Start of Block

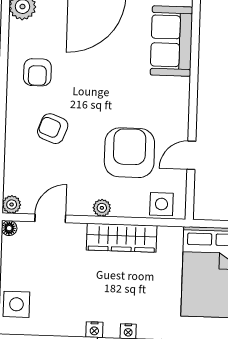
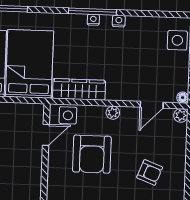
door: (191, 155) -> (46, 135), moved
wardrobe: (122, 238) -> (79, 89), moved

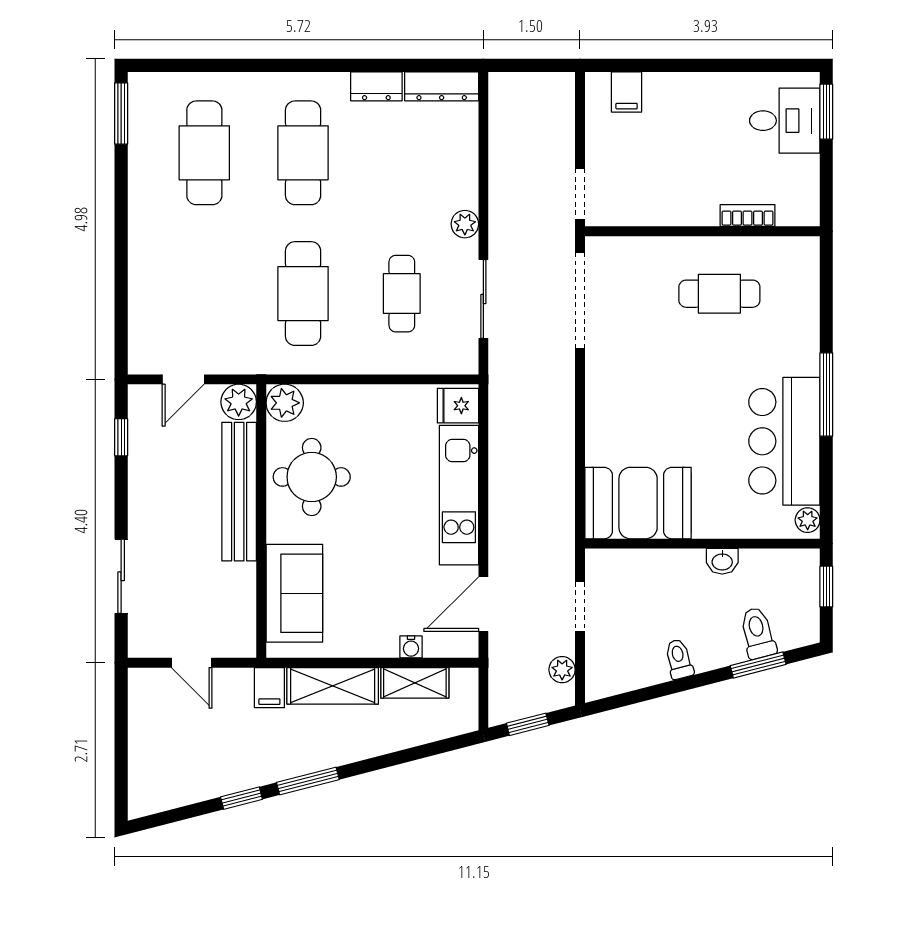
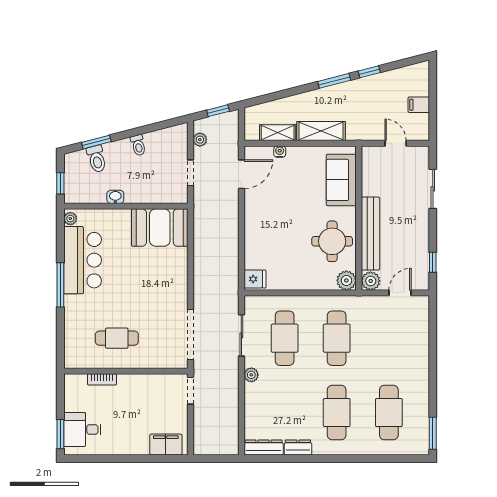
filing cabinet: (627, 92) -> (166, 445), width x2.00
cafe table: (402, 294) -> (285, 338), width x1.37, depth x1.35
kitchen unit: (459, 495) -> (254, 232), removed
filing cabinet: (269, 688) -> (419, 105), moved, turned -90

End of Block

What this task involves: Wherever the string "width" occurs in the data, copy the line that holds it.

Written reply:
filing cabinet: (627, 92) -> (166, 445), width x2.00
cafe table: (402, 294) -> (285, 338), width x1.37, depth x1.35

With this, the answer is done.